REQUIRED WORK:
Count every line below that holds "wallet". The answer is the number alone.

SUPPLIED DATA:

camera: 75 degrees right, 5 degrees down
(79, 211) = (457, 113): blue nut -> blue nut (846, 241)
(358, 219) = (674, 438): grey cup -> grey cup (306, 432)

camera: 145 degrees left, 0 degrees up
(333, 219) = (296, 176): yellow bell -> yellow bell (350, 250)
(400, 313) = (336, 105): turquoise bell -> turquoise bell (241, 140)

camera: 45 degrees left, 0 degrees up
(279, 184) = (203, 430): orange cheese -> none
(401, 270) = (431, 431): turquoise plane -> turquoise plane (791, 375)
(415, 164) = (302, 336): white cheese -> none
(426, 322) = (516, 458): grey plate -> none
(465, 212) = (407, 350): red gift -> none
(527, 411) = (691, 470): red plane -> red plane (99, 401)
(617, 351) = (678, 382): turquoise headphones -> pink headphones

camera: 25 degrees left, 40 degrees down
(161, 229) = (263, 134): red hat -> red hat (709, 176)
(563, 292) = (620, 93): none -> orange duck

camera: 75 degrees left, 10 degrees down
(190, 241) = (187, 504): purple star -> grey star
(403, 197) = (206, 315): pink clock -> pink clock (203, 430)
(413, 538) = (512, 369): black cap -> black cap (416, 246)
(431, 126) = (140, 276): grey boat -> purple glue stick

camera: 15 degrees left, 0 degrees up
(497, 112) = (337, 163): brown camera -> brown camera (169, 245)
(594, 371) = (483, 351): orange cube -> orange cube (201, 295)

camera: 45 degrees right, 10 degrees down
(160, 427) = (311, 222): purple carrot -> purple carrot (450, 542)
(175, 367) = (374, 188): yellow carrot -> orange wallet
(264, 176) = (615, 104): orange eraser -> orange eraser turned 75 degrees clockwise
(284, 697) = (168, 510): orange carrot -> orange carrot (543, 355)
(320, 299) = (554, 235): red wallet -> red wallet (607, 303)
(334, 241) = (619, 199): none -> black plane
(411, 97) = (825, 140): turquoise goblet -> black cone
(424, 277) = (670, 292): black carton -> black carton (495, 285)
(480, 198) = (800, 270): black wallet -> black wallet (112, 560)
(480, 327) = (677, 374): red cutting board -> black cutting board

RESULT OF THIS EXERCISE:
3